What the task requires
Using the records below, transcribe word for word the stretch from the line that contains "red plate D3:E3" through the line that contains "red cone H4 level 2 -> red cone F1 level 2", both end lines included, and nothing else.

Exercise material
++++

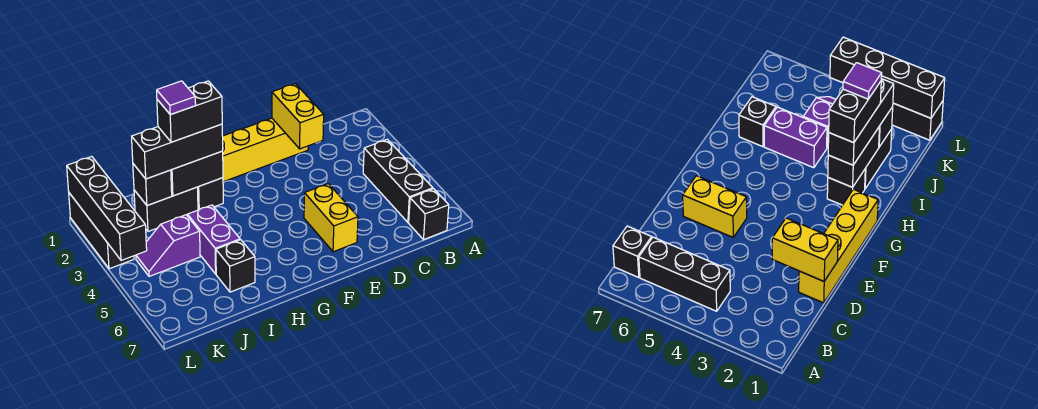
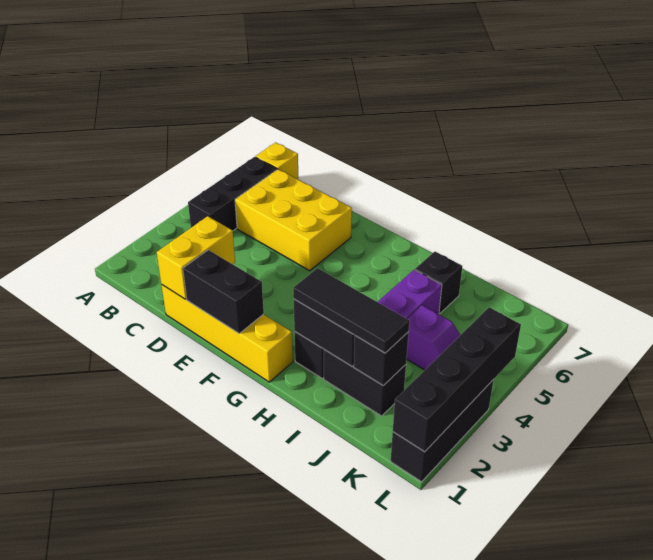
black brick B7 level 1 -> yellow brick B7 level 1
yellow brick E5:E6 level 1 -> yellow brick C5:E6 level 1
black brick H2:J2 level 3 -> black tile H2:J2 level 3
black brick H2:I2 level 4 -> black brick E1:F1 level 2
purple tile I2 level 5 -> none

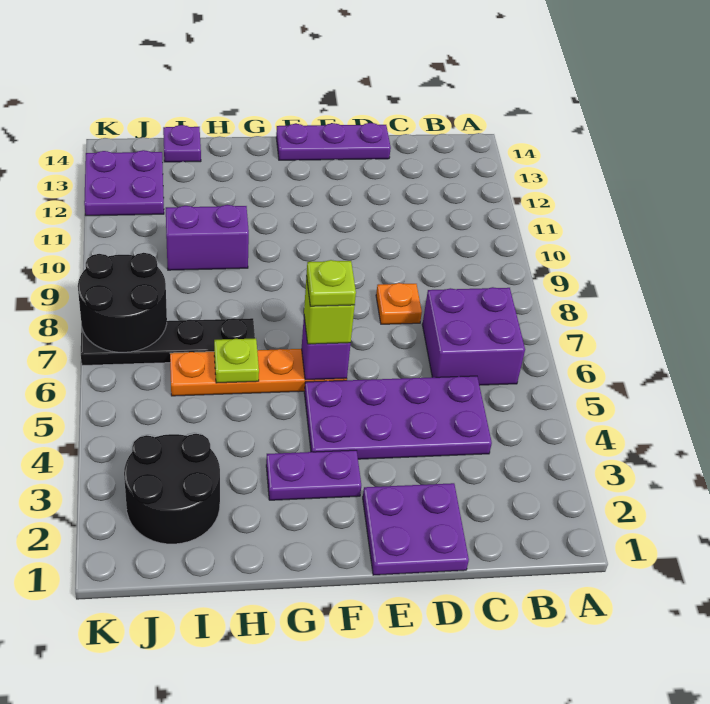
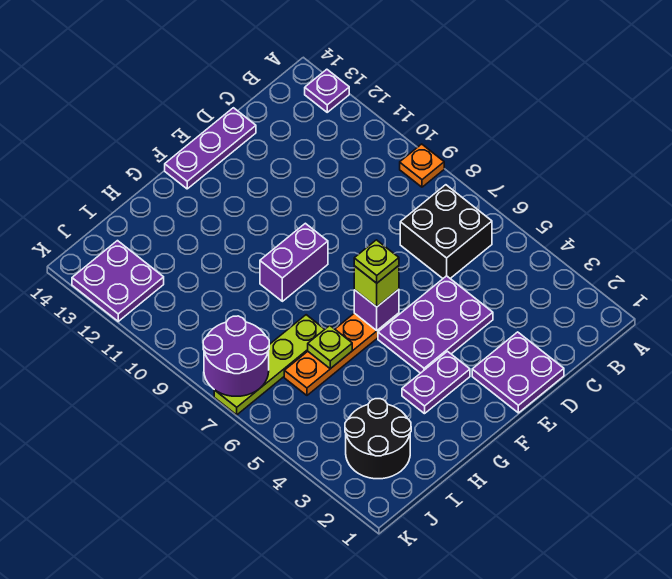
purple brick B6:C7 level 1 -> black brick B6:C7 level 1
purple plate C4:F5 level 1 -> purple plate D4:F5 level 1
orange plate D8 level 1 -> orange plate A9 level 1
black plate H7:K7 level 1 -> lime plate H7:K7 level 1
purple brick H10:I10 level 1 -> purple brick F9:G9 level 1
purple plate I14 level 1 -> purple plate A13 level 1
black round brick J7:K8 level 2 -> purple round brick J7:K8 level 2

++++

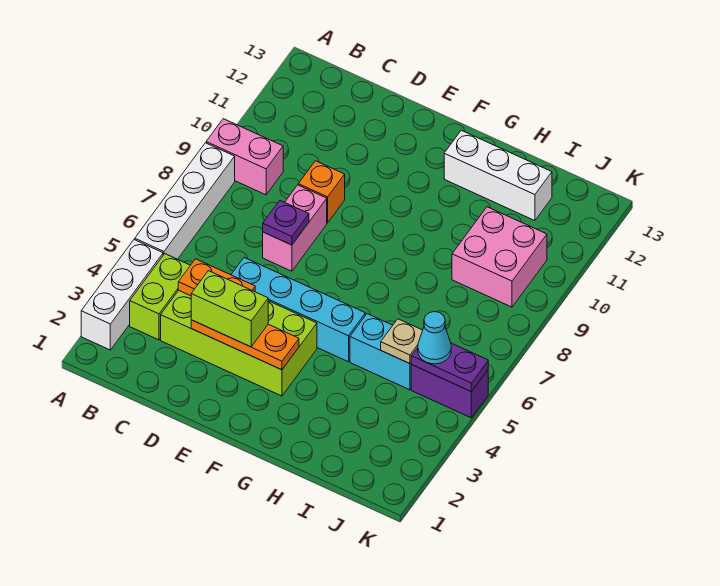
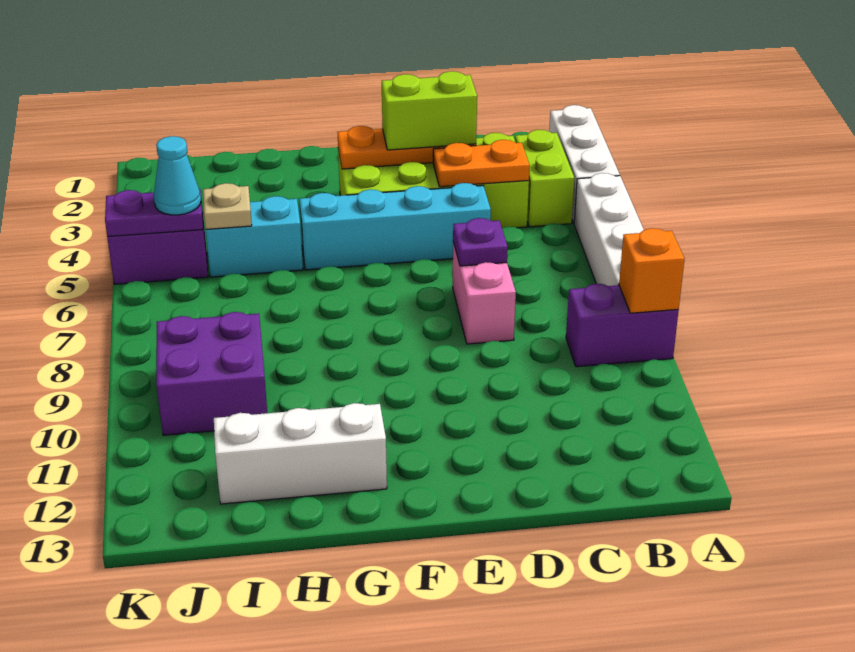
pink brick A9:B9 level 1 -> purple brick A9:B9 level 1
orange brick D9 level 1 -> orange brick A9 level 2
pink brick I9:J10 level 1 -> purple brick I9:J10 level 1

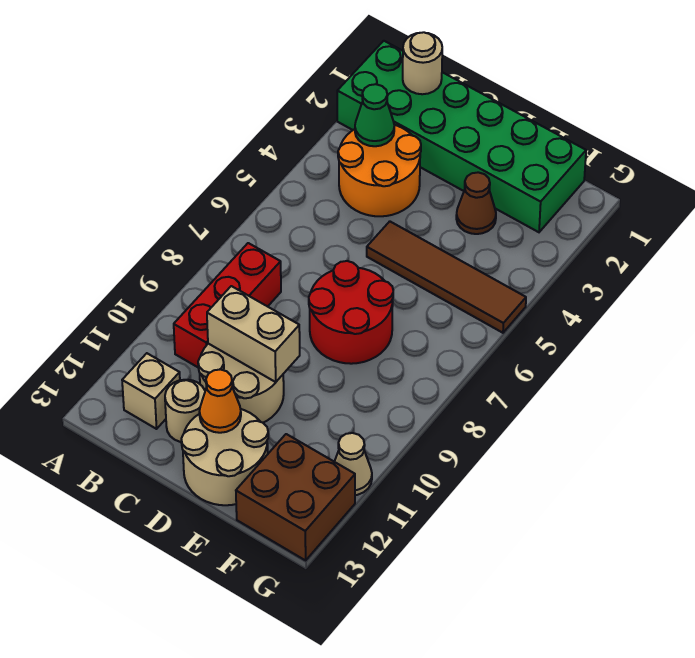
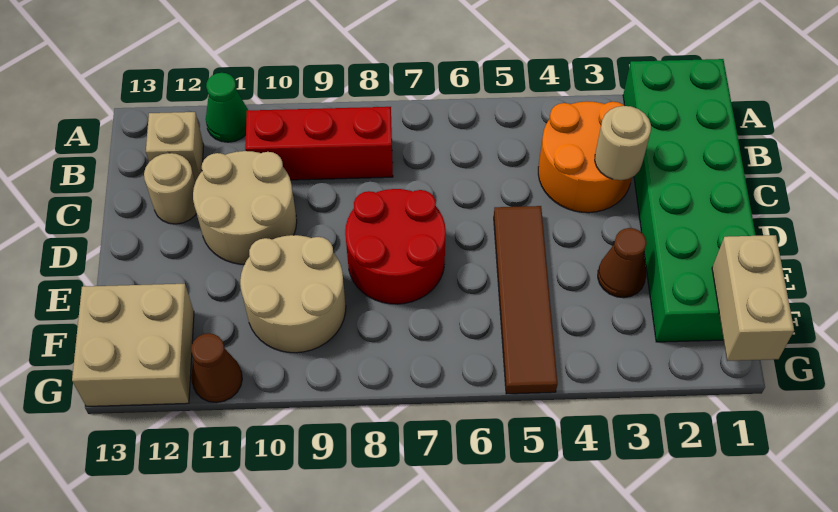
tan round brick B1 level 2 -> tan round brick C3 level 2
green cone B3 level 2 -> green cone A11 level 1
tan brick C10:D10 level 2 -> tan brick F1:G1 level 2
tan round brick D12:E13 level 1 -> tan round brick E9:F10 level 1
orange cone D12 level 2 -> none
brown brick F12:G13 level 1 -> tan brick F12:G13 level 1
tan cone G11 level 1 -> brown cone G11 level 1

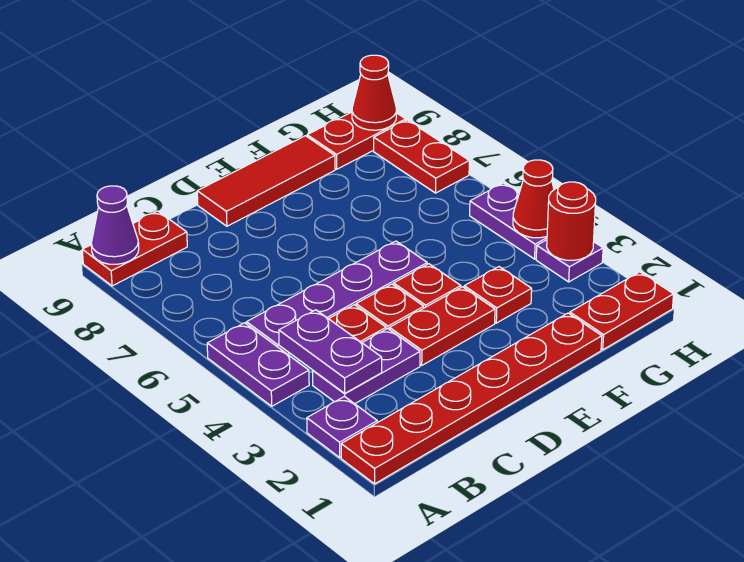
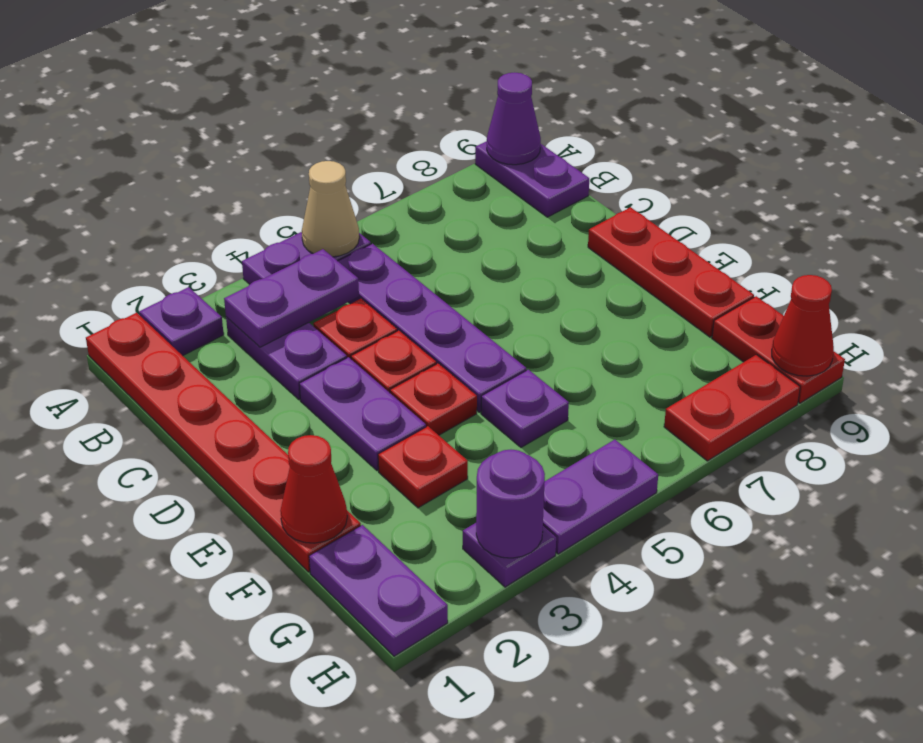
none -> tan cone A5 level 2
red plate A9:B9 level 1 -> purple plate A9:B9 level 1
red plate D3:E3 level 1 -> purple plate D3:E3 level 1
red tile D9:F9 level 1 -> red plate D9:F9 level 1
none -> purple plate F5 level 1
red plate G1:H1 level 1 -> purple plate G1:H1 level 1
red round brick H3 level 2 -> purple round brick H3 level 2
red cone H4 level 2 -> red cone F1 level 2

++++

Expected answer
red plate D3:E3 level 1 -> purple plate D3:E3 level 1
red tile D9:F9 level 1 -> red plate D9:F9 level 1
none -> purple plate F5 level 1
red plate G1:H1 level 1 -> purple plate G1:H1 level 1
red round brick H3 level 2 -> purple round brick H3 level 2
red cone H4 level 2 -> red cone F1 level 2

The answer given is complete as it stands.